→ Goal of the exercise
The lines to find are those in the entries that hold the word "green"; copy every one of them.

[Data excerpts]
^^^^^^^^^^^^^^^^
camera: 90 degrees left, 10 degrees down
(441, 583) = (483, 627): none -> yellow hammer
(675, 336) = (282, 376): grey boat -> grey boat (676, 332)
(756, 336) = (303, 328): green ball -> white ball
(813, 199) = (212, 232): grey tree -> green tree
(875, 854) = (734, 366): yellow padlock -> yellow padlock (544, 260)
^^^^^^^^^^^^^^^^
→ Finished exercise
(756, 336) = (303, 328): green ball -> white ball
(813, 199) = (212, 232): grey tree -> green tree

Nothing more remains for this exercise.